Coordinate-based change listings:
--- --- ---
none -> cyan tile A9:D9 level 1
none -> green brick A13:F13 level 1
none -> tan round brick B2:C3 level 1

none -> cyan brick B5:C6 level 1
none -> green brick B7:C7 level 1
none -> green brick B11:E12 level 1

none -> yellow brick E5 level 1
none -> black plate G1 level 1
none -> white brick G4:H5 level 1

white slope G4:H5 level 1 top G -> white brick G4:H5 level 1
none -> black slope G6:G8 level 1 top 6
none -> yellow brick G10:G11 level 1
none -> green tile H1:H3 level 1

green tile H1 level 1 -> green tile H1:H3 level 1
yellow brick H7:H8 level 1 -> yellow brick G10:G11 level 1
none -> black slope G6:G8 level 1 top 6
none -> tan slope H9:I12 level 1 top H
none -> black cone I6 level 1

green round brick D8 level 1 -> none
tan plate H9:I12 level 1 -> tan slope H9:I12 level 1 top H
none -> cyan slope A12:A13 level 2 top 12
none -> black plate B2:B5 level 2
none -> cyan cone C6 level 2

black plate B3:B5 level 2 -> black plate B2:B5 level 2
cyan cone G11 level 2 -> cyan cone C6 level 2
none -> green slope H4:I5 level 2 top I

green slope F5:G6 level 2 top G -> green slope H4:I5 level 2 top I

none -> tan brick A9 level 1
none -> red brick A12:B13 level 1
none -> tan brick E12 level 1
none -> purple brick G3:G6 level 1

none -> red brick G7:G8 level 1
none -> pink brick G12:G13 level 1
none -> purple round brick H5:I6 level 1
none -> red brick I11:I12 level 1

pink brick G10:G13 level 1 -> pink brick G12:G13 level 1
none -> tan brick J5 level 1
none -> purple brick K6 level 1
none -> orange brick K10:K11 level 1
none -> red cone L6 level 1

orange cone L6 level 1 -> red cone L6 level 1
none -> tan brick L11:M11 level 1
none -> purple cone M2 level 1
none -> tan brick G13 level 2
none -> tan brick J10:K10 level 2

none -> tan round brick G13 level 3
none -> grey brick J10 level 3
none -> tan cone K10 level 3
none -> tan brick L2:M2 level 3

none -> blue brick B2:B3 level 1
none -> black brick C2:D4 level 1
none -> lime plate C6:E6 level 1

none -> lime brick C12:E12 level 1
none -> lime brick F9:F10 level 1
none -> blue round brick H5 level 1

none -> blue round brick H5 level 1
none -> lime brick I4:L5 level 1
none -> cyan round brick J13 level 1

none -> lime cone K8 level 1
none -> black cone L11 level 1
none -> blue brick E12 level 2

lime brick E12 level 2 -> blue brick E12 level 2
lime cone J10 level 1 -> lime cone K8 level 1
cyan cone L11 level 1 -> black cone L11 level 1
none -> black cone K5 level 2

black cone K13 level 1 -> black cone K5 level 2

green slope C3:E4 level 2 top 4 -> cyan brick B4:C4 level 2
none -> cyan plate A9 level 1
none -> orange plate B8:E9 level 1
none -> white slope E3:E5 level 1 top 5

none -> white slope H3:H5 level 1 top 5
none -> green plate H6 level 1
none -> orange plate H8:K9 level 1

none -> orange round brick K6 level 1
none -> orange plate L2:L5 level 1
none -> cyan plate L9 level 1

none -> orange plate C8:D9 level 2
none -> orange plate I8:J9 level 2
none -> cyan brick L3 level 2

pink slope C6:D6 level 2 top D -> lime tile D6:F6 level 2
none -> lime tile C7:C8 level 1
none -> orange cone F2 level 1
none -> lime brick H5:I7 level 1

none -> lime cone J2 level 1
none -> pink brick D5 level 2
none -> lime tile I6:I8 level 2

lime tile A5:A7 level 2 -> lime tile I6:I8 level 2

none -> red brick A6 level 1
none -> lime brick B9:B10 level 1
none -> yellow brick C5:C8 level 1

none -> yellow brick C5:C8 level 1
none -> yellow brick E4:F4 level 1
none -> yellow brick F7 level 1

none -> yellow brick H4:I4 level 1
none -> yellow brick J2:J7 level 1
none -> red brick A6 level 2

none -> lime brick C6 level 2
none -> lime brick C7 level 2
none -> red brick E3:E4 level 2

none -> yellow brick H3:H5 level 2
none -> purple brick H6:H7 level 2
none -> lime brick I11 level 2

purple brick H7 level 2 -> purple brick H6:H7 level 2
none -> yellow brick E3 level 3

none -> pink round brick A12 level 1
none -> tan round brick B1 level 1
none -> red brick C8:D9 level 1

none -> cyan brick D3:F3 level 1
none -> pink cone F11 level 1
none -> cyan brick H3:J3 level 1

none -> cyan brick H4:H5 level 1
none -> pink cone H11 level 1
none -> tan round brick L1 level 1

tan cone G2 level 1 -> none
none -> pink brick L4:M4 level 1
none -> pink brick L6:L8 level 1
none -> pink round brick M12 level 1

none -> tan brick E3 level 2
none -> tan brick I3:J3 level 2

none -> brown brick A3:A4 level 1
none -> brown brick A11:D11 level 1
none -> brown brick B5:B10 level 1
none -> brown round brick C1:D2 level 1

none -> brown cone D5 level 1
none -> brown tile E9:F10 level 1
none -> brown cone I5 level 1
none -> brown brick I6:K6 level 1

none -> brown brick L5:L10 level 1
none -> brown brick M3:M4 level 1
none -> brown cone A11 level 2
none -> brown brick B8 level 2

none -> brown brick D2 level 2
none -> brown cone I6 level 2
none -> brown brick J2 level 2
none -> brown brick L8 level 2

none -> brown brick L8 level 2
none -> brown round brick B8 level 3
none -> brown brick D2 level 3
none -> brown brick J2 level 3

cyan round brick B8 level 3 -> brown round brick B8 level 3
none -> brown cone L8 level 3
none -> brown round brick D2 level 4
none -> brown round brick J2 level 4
--- --- ---
### INSTRUCTIONS TO FOLLOW
Whatever appears in the lines above should be copied exactly.

### EXERCISE OUTPUT
none -> cyan tile A9:D9 level 1
none -> green brick A13:F13 level 1
none -> tan round brick B2:C3 level 1

none -> cyan brick B5:C6 level 1
none -> green brick B7:C7 level 1
none -> green brick B11:E12 level 1

none -> yellow brick E5 level 1
none -> black plate G1 level 1
none -> white brick G4:H5 level 1

white slope G4:H5 level 1 top G -> white brick G4:H5 level 1
none -> black slope G6:G8 level 1 top 6
none -> yellow brick G10:G11 level 1
none -> green tile H1:H3 level 1

green tile H1 level 1 -> green tile H1:H3 level 1
yellow brick H7:H8 level 1 -> yellow brick G10:G11 level 1
none -> black slope G6:G8 level 1 top 6
none -> tan slope H9:I12 level 1 top H
none -> black cone I6 level 1

green round brick D8 level 1 -> none
tan plate H9:I12 level 1 -> tan slope H9:I12 level 1 top H
none -> cyan slope A12:A13 level 2 top 12
none -> black plate B2:B5 level 2
none -> cyan cone C6 level 2

black plate B3:B5 level 2 -> black plate B2:B5 level 2
cyan cone G11 level 2 -> cyan cone C6 level 2
none -> green slope H4:I5 level 2 top I

green slope F5:G6 level 2 top G -> green slope H4:I5 level 2 top I

none -> tan brick A9 level 1
none -> red brick A12:B13 level 1
none -> tan brick E12 level 1
none -> purple brick G3:G6 level 1

none -> red brick G7:G8 level 1
none -> pink brick G12:G13 level 1
none -> purple round brick H5:I6 level 1
none -> red brick I11:I12 level 1

pink brick G10:G13 level 1 -> pink brick G12:G13 level 1
none -> tan brick J5 level 1
none -> purple brick K6 level 1
none -> orange brick K10:K11 level 1
none -> red cone L6 level 1

orange cone L6 level 1 -> red cone L6 level 1
none -> tan brick L11:M11 level 1
none -> purple cone M2 level 1
none -> tan brick G13 level 2
none -> tan brick J10:K10 level 2

none -> tan round brick G13 level 3
none -> grey brick J10 level 3
none -> tan cone K10 level 3
none -> tan brick L2:M2 level 3

none -> blue brick B2:B3 level 1
none -> black brick C2:D4 level 1
none -> lime plate C6:E6 level 1

none -> lime brick C12:E12 level 1
none -> lime brick F9:F10 level 1
none -> blue round brick H5 level 1

none -> blue round brick H5 level 1
none -> lime brick I4:L5 level 1
none -> cyan round brick J13 level 1

none -> lime cone K8 level 1
none -> black cone L11 level 1
none -> blue brick E12 level 2

lime brick E12 level 2 -> blue brick E12 level 2
lime cone J10 level 1 -> lime cone K8 level 1
cyan cone L11 level 1 -> black cone L11 level 1
none -> black cone K5 level 2

black cone K13 level 1 -> black cone K5 level 2

green slope C3:E4 level 2 top 4 -> cyan brick B4:C4 level 2
none -> cyan plate A9 level 1
none -> orange plate B8:E9 level 1
none -> white slope E3:E5 level 1 top 5

none -> white slope H3:H5 level 1 top 5
none -> green plate H6 level 1
none -> orange plate H8:K9 level 1

none -> orange round brick K6 level 1
none -> orange plate L2:L5 level 1
none -> cyan plate L9 level 1

none -> orange plate C8:D9 level 2
none -> orange plate I8:J9 level 2
none -> cyan brick L3 level 2

pink slope C6:D6 level 2 top D -> lime tile D6:F6 level 2
none -> lime tile C7:C8 level 1
none -> orange cone F2 level 1
none -> lime brick H5:I7 level 1

none -> lime cone J2 level 1
none -> pink brick D5 level 2
none -> lime tile I6:I8 level 2

lime tile A5:A7 level 2 -> lime tile I6:I8 level 2

none -> red brick A6 level 1
none -> lime brick B9:B10 level 1
none -> yellow brick C5:C8 level 1

none -> yellow brick C5:C8 level 1
none -> yellow brick E4:F4 level 1
none -> yellow brick F7 level 1

none -> yellow brick H4:I4 level 1
none -> yellow brick J2:J7 level 1
none -> red brick A6 level 2

none -> lime brick C6 level 2
none -> lime brick C7 level 2
none -> red brick E3:E4 level 2

none -> yellow brick H3:H5 level 2
none -> purple brick H6:H7 level 2
none -> lime brick I11 level 2

purple brick H7 level 2 -> purple brick H6:H7 level 2
none -> yellow brick E3 level 3

none -> pink round brick A12 level 1
none -> tan round brick B1 level 1
none -> red brick C8:D9 level 1

none -> cyan brick D3:F3 level 1
none -> pink cone F11 level 1
none -> cyan brick H3:J3 level 1

none -> cyan brick H4:H5 level 1
none -> pink cone H11 level 1
none -> tan round brick L1 level 1

tan cone G2 level 1 -> none
none -> pink brick L4:M4 level 1
none -> pink brick L6:L8 level 1
none -> pink round brick M12 level 1

none -> tan brick E3 level 2
none -> tan brick I3:J3 level 2

none -> brown brick A3:A4 level 1
none -> brown brick A11:D11 level 1
none -> brown brick B5:B10 level 1
none -> brown round brick C1:D2 level 1

none -> brown cone D5 level 1
none -> brown tile E9:F10 level 1
none -> brown cone I5 level 1
none -> brown brick I6:K6 level 1

none -> brown brick L5:L10 level 1
none -> brown brick M3:M4 level 1
none -> brown cone A11 level 2
none -> brown brick B8 level 2

none -> brown brick D2 level 2
none -> brown cone I6 level 2
none -> brown brick J2 level 2
none -> brown brick L8 level 2

none -> brown brick L8 level 2
none -> brown round brick B8 level 3
none -> brown brick D2 level 3
none -> brown brick J2 level 3

cyan round brick B8 level 3 -> brown round brick B8 level 3
none -> brown cone L8 level 3
none -> brown round brick D2 level 4
none -> brown round brick J2 level 4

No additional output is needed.